[Exercise details]
Return the whole listing exactly, omitting the pictures.

----------

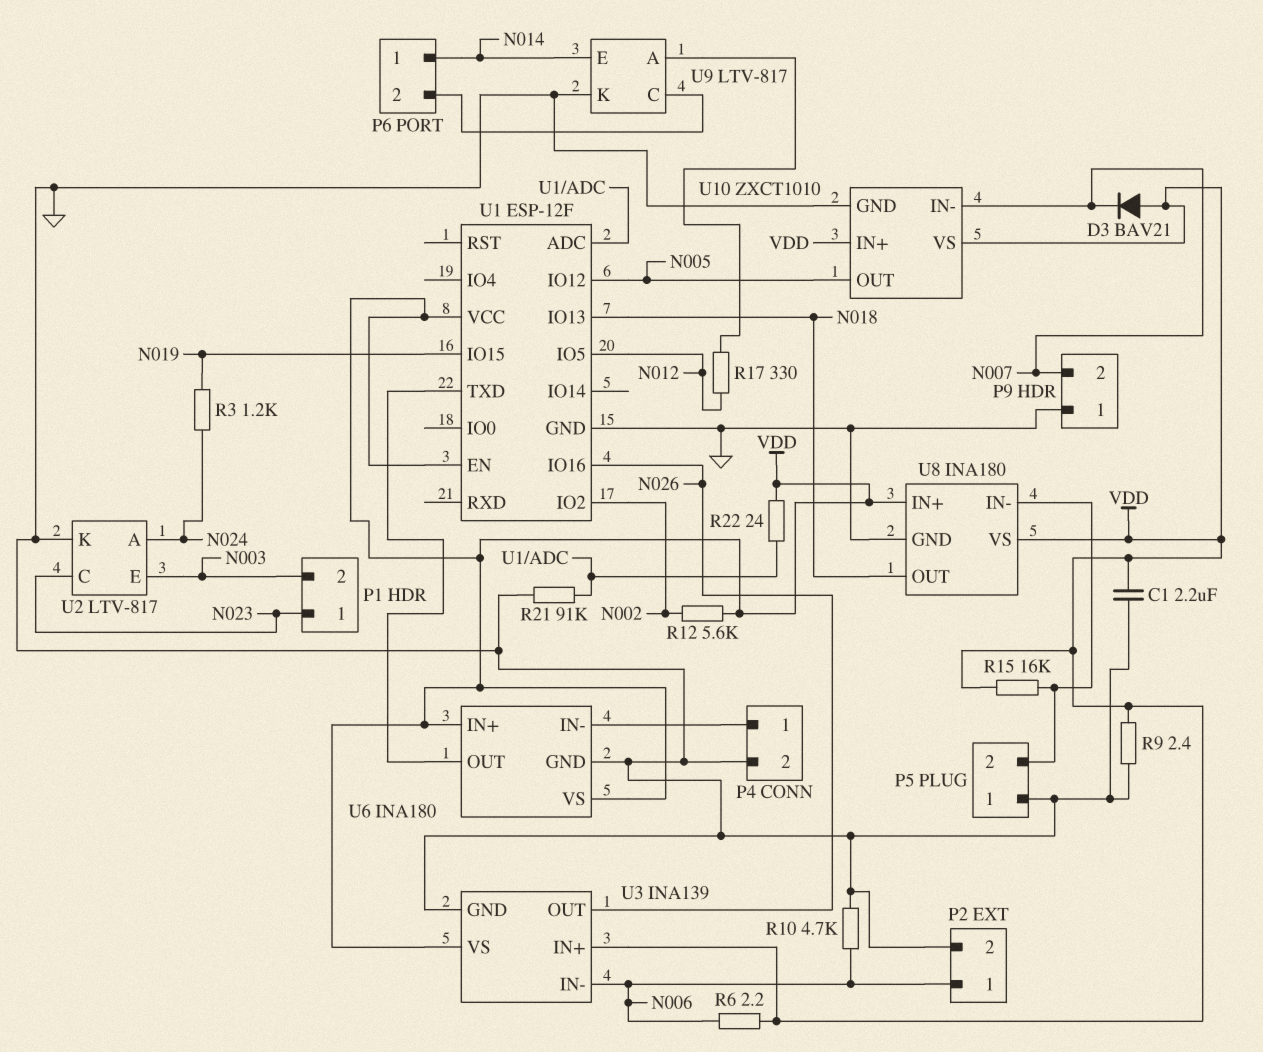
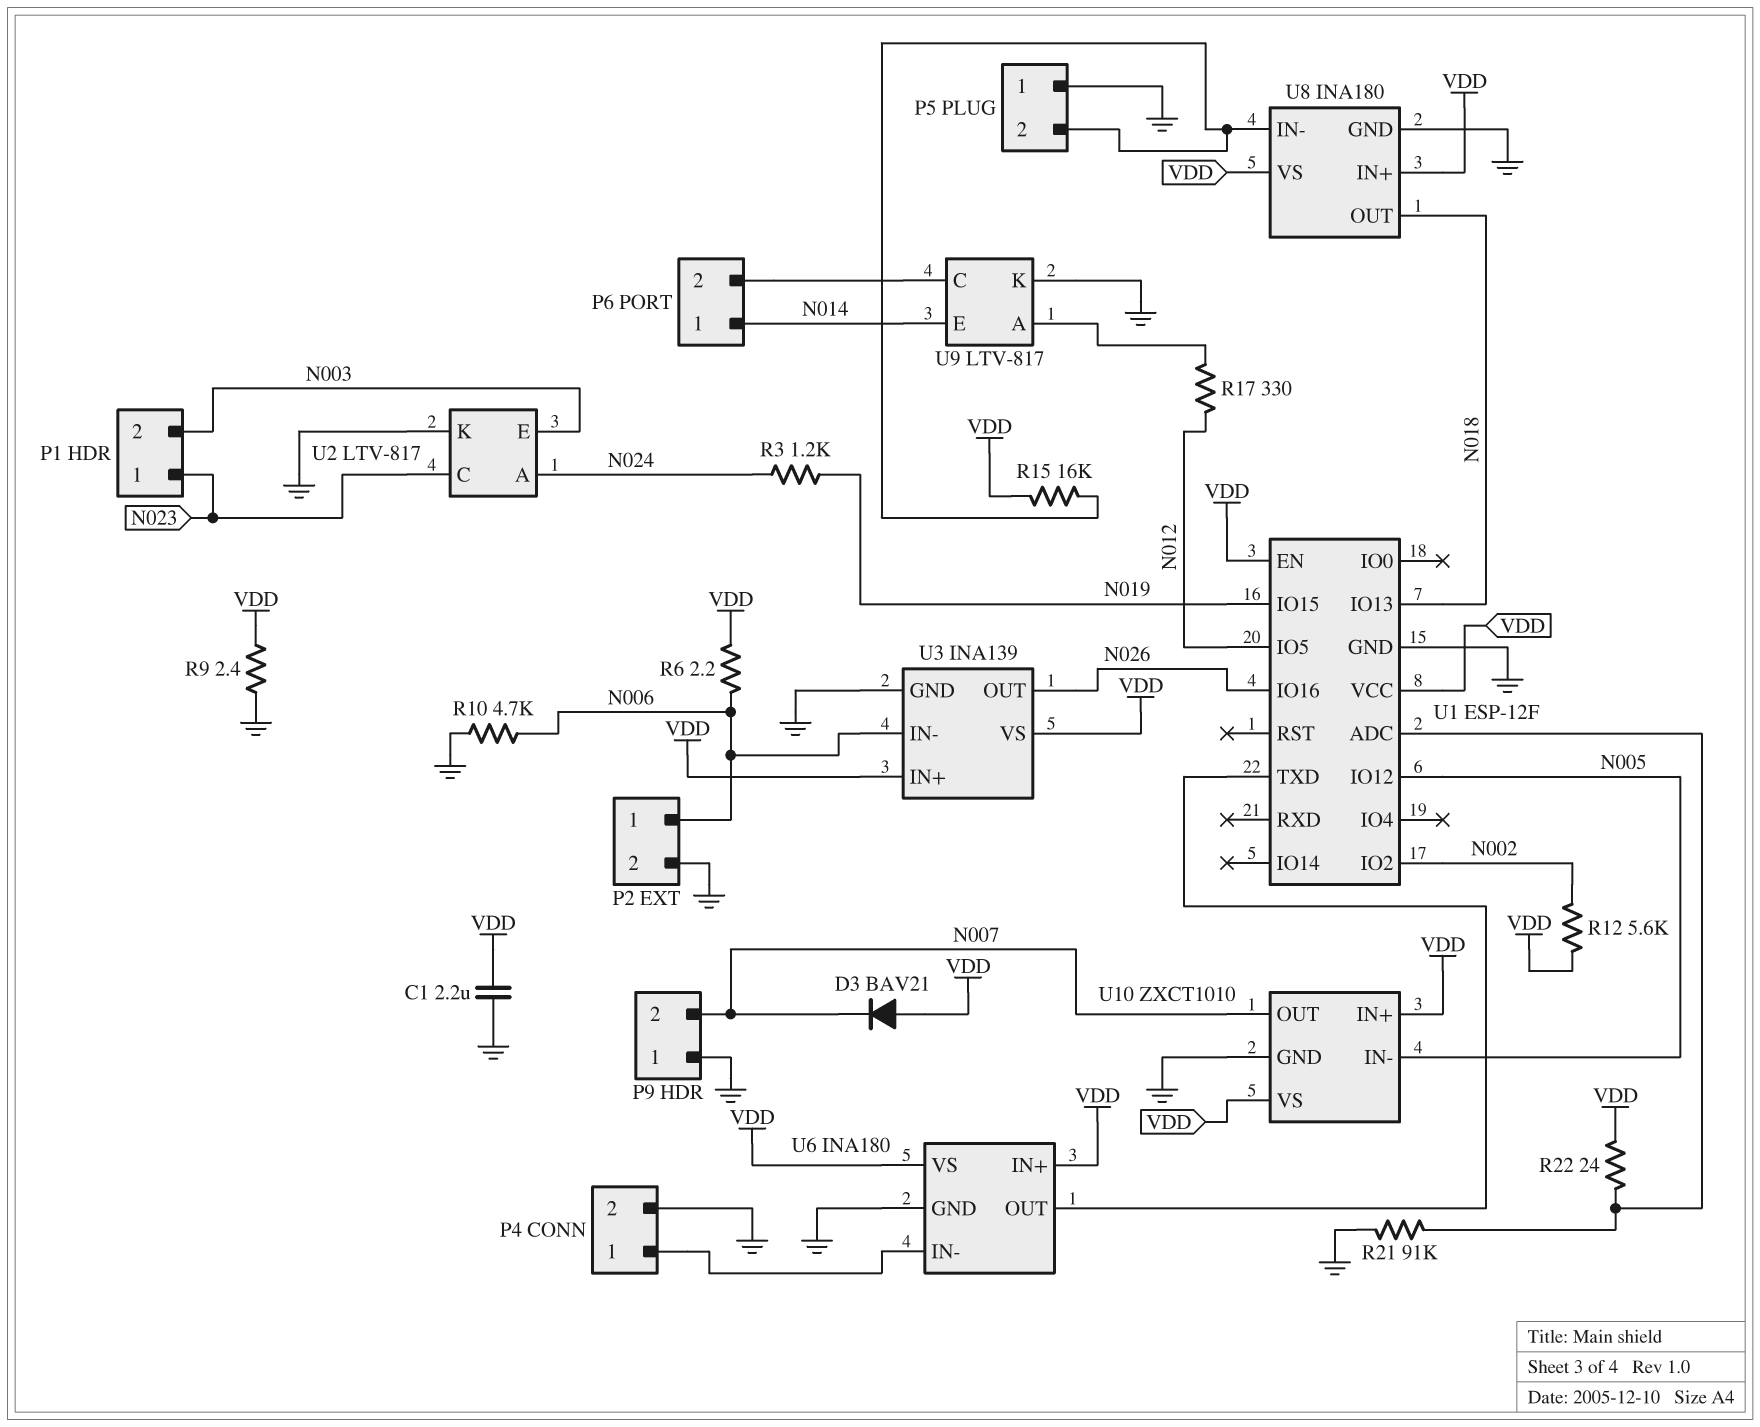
U10 pin IN-: N007 -> N005
U10 pin OUT: N005 -> N007

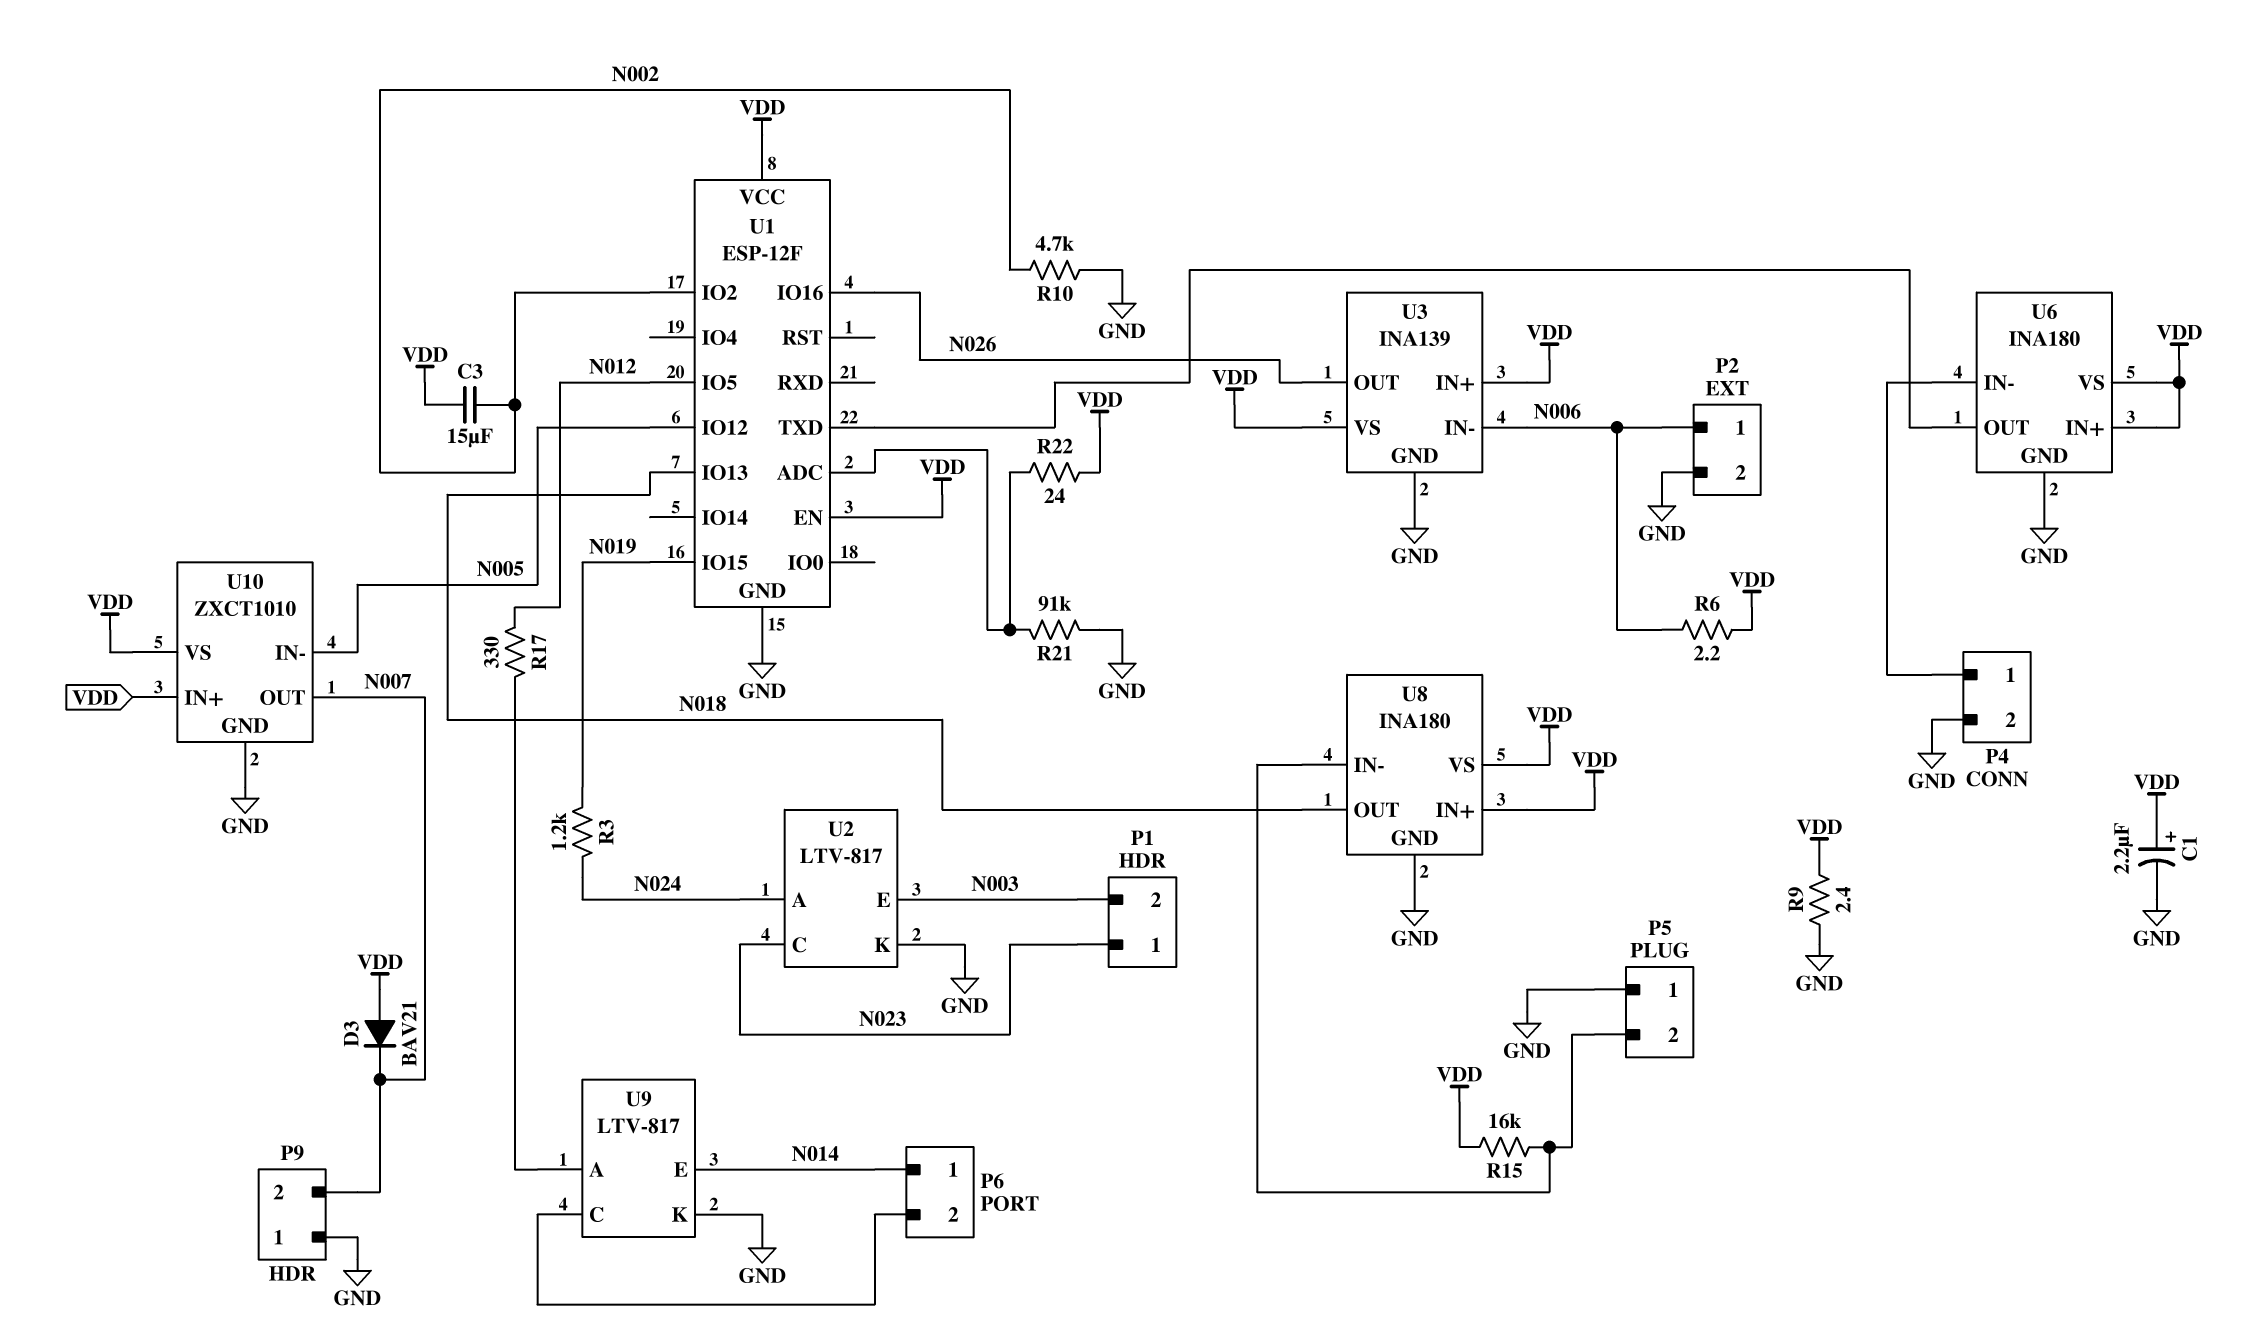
C1: 2.2uF (GND, VDD) -> 2.2uF (plus VDD, minus GND)
C3: none -> 15uF (N002, VDD)
R10: 4.7k (GND, N006) -> 4.7k (GND, N002)
R12: 5.6k (N002, VDD) -> none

----------

[Written solution]
U10 pin IN-: N007 -> N005
U10 pin OUT: N005 -> N007

C1: 2.2uF (GND, VDD) -> 2.2uF (plus VDD, minus GND)
C3: none -> 15uF (N002, VDD)
R10: 4.7k (GND, N006) -> 4.7k (GND, N002)
R12: 5.6k (N002, VDD) -> none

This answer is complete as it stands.